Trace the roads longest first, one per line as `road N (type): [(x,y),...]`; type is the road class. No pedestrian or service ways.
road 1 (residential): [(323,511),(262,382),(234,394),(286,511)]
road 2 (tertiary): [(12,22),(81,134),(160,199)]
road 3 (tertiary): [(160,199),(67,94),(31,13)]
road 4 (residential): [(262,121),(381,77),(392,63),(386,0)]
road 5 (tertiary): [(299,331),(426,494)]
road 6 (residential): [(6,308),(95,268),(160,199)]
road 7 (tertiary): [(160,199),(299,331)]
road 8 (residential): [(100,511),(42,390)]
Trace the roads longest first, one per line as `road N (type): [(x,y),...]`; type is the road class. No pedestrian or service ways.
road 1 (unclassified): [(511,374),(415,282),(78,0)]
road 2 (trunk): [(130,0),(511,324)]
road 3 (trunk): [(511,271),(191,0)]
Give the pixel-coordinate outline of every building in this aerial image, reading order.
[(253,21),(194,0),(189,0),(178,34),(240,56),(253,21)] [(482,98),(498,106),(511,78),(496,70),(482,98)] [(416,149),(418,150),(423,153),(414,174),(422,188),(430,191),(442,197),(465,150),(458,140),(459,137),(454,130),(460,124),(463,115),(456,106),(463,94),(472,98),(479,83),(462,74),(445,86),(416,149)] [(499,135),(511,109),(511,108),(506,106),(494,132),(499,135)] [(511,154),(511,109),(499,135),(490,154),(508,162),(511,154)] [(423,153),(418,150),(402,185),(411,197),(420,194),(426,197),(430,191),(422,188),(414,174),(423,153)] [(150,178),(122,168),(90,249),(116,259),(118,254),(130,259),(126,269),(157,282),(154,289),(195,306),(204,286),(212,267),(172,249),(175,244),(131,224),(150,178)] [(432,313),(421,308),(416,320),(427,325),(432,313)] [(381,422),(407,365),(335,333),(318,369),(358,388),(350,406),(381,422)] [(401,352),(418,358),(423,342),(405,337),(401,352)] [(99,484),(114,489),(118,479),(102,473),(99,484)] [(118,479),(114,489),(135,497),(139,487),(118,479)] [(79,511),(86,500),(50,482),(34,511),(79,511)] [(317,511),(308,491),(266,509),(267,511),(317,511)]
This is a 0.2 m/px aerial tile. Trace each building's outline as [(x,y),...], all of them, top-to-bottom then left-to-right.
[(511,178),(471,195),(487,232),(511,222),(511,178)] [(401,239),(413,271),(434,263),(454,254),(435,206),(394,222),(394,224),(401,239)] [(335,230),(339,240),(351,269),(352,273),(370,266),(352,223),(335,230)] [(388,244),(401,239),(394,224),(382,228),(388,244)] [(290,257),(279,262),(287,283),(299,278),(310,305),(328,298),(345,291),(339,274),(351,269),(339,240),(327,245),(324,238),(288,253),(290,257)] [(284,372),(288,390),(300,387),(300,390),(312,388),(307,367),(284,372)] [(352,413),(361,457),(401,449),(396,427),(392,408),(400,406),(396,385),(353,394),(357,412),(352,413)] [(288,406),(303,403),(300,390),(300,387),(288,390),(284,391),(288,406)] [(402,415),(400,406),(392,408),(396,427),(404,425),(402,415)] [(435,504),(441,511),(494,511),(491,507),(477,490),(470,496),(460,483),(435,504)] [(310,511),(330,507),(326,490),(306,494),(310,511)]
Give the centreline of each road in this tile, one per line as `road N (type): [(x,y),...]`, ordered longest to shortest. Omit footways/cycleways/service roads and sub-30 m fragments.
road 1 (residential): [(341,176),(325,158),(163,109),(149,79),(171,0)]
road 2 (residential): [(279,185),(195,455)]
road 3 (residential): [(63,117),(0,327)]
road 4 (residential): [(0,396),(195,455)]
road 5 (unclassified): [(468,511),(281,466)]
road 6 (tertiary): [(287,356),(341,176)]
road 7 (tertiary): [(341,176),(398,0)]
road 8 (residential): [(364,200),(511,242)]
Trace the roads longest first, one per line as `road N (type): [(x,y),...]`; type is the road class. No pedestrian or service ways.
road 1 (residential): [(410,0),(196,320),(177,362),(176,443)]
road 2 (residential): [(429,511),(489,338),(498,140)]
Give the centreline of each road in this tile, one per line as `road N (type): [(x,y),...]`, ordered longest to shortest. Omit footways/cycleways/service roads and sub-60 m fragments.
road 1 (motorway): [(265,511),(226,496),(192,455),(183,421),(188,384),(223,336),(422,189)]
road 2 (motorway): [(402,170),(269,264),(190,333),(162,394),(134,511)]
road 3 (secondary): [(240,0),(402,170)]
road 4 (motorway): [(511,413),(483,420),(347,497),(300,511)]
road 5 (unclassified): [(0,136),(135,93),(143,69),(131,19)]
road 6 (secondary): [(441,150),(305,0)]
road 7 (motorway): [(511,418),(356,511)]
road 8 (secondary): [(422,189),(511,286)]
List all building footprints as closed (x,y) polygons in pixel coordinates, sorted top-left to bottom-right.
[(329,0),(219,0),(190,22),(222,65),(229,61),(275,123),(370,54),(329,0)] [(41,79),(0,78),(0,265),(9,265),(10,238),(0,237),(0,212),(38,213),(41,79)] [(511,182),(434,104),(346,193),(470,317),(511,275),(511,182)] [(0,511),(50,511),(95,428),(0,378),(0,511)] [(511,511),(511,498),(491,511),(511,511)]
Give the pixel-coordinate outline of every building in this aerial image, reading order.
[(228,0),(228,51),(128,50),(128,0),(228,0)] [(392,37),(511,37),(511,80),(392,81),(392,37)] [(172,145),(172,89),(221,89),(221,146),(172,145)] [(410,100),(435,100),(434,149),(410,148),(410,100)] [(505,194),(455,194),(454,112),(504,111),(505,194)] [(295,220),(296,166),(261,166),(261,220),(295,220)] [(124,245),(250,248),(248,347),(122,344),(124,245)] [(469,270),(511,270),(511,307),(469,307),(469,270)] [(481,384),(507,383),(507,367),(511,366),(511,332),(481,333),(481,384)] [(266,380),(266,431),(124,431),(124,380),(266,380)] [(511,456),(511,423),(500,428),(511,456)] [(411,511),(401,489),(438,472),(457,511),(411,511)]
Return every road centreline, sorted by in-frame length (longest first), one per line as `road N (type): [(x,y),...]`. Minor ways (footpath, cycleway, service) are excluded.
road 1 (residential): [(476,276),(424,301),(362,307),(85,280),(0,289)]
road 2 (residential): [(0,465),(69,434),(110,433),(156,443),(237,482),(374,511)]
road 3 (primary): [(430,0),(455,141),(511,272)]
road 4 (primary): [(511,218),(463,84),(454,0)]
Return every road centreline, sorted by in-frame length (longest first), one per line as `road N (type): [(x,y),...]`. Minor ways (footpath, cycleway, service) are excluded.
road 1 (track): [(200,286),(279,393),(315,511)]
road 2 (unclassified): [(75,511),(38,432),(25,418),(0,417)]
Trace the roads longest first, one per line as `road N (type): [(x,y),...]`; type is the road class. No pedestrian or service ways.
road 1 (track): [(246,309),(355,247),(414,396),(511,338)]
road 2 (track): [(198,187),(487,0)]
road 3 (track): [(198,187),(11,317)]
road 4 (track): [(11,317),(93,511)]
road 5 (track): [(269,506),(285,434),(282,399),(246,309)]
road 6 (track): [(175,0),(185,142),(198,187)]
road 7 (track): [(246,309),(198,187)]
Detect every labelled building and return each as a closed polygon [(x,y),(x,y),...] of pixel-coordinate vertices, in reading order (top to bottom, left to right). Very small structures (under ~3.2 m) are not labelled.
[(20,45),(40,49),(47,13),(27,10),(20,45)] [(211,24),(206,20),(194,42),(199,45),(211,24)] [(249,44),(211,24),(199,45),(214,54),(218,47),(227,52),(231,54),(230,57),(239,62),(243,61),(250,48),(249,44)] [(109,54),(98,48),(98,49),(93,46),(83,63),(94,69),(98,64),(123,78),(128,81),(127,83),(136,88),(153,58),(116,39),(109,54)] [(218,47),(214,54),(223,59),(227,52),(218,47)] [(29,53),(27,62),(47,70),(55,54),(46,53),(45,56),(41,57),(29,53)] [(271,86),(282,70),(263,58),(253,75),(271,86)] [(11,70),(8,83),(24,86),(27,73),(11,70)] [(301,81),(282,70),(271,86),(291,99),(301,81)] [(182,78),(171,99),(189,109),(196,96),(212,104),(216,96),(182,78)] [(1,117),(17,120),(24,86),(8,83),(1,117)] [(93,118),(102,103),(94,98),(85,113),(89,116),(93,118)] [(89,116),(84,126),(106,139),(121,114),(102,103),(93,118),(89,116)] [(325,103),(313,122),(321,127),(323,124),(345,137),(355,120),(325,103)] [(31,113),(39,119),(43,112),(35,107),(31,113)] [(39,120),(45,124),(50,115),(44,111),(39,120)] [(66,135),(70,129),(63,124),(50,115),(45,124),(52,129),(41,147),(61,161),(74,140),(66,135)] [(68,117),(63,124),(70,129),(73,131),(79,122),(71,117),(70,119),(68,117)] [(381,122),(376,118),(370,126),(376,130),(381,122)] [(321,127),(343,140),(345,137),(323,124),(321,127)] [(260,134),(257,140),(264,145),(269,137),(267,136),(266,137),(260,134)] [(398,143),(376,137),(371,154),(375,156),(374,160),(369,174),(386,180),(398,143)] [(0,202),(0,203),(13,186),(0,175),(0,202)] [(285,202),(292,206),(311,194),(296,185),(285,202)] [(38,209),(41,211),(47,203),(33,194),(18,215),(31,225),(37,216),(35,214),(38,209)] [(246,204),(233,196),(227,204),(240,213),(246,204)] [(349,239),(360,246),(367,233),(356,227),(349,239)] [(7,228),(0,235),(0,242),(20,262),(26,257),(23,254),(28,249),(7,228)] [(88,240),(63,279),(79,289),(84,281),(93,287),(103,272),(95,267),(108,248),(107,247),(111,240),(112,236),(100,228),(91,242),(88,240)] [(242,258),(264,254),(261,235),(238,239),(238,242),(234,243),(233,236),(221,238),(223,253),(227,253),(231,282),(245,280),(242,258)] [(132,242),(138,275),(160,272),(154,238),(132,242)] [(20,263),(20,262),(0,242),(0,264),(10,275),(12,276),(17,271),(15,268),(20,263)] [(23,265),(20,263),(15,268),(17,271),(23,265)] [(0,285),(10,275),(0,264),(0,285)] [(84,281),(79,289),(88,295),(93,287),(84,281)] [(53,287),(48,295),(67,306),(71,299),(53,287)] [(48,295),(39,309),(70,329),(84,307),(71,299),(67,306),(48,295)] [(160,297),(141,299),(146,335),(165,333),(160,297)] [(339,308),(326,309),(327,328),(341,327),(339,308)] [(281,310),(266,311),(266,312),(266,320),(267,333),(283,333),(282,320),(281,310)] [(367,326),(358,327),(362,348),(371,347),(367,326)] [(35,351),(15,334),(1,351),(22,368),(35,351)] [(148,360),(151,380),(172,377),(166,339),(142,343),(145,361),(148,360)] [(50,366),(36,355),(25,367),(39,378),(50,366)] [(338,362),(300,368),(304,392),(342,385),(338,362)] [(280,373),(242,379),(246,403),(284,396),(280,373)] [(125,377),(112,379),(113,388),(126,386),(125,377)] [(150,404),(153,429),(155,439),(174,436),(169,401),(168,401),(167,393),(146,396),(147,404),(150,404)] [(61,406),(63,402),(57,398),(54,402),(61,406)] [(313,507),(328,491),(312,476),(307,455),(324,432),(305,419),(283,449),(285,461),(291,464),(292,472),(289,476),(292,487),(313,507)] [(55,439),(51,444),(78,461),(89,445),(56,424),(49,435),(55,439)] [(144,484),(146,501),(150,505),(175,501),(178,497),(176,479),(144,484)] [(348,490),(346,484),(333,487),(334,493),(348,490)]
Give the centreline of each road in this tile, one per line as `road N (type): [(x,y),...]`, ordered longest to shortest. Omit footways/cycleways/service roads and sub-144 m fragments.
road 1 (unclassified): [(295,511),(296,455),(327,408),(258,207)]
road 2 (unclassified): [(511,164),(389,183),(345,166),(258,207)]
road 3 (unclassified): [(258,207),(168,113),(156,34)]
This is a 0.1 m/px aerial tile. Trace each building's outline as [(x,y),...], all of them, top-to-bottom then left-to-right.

= = =

## The task
Set down, without any change, the lines of the listing from the line with "sub-60 m fragments." through the line with "road 5 (unclassified): [(0,136),(135,93),(143,69),(131,19)]", including both of those lines.

## Response to this task
Give the centreline of each road in this tile, one per line as `road N (type): [(x,y),...]`, ordered longest to shortest. Omit footways/cycleways/service roads and sub-60 m fragments.
road 1 (motorway): [(265,511),(226,496),(192,455),(183,421),(188,384),(223,336),(422,189)]
road 2 (motorway): [(402,170),(269,264),(190,333),(162,394),(134,511)]
road 3 (secondary): [(240,0),(402,170)]
road 4 (motorway): [(511,413),(483,420),(347,497),(300,511)]
road 5 (unclassified): [(0,136),(135,93),(143,69),(131,19)]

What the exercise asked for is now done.